[What you should do] Return verbatim the lines that run from the one holding "turquoise camera: 3 -> 5" to the end of the listing, both ends included, without the pictures.

[Source data]
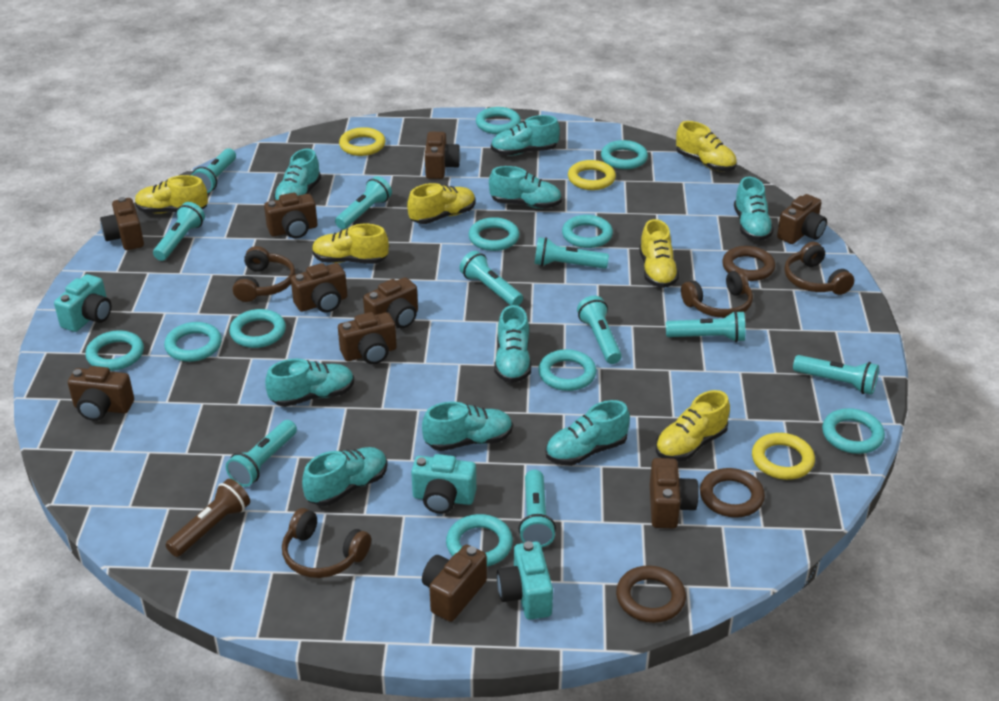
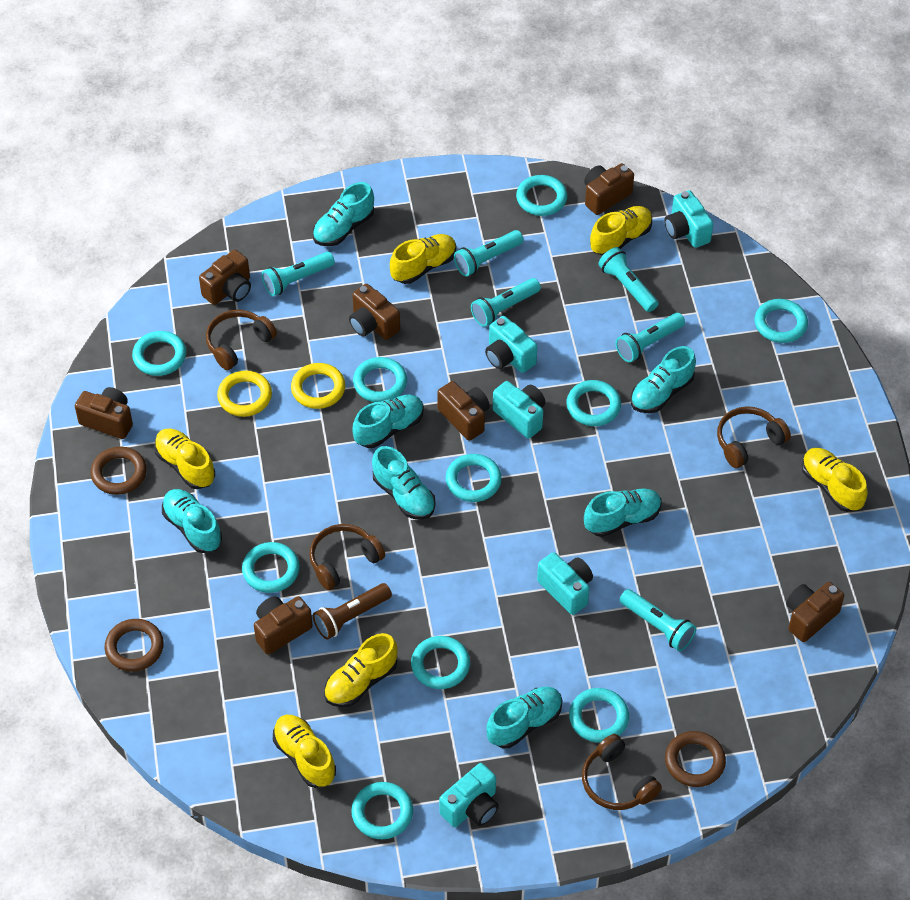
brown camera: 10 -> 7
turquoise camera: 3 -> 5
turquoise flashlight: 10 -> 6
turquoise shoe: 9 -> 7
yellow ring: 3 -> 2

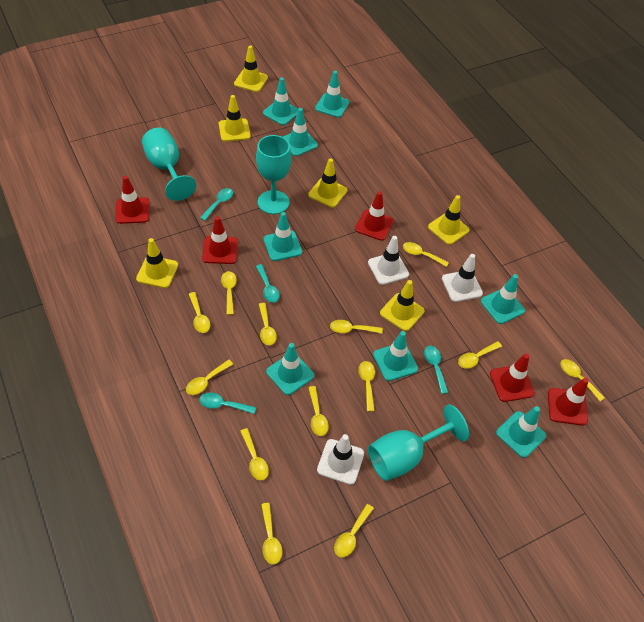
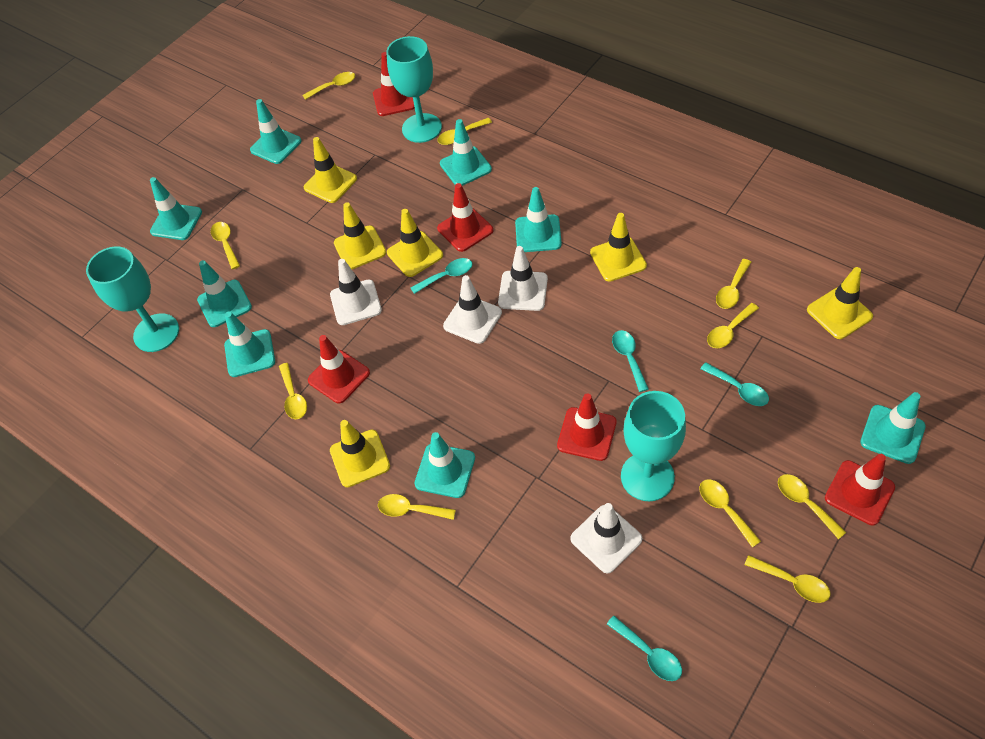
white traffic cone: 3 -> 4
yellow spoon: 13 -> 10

[Worked solution]
turquoise camera: 3 -> 5
turquoise flashlight: 10 -> 6
turquoise shoe: 9 -> 7
yellow ring: 3 -> 2

white traffic cone: 3 -> 4
yellow spoon: 13 -> 10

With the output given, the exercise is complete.